(RECORDS TO PROCESS)
"""

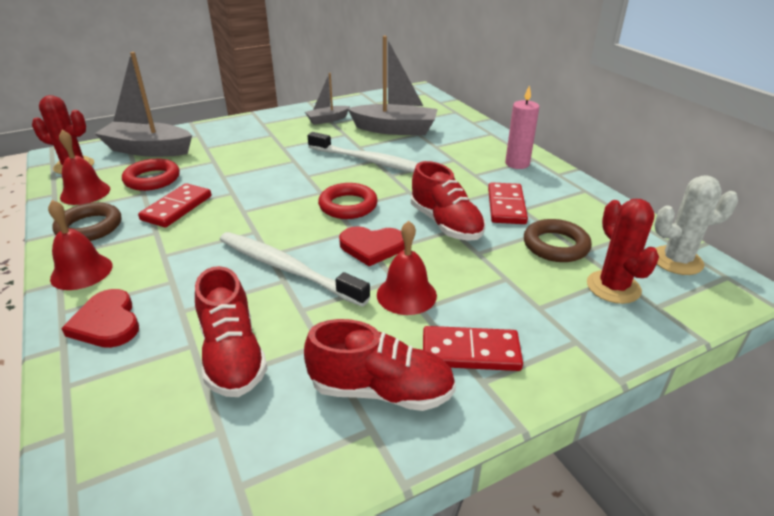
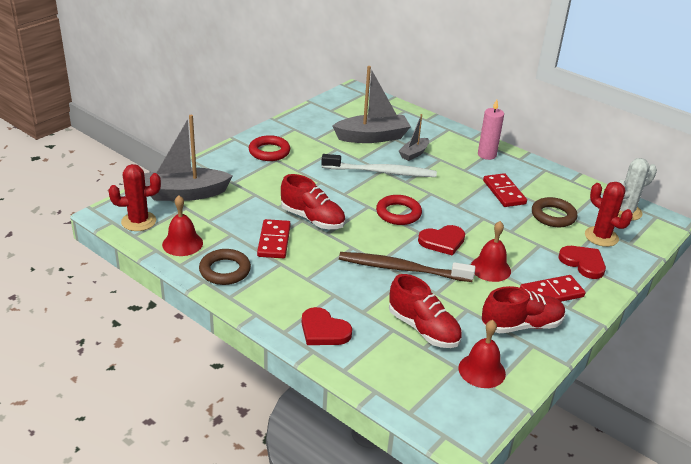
camera: 25 degrees left, 0 degrees up
red bell [48,200,113,290] -> red bell moved to [459,320,506,388]
red ring [122,159,180,191] -> red ring moved to [249,135,290,161]
white toothbrush [220,232,370,307] -> brown toothbrush [339,252,476,282]
grey boat [305,73,350,125] -> grey boat moved to [399,114,429,161]
red shoe [411,161,486,241] -> red shoe moved to [281,174,345,229]
none -> red heart [558,246,606,279]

"""

(THE PROBLEM)
Restate the listing word for word, pictures excluded.

(TASK RESULT)
camera: 25 degrees left, 0 degrees up
red bell [48,200,113,290] -> red bell moved to [459,320,506,388]
red ring [122,159,180,191] -> red ring moved to [249,135,290,161]
white toothbrush [220,232,370,307] -> brown toothbrush [339,252,476,282]
grey boat [305,73,350,125] -> grey boat moved to [399,114,429,161]
red shoe [411,161,486,241] -> red shoe moved to [281,174,345,229]
none -> red heart [558,246,606,279]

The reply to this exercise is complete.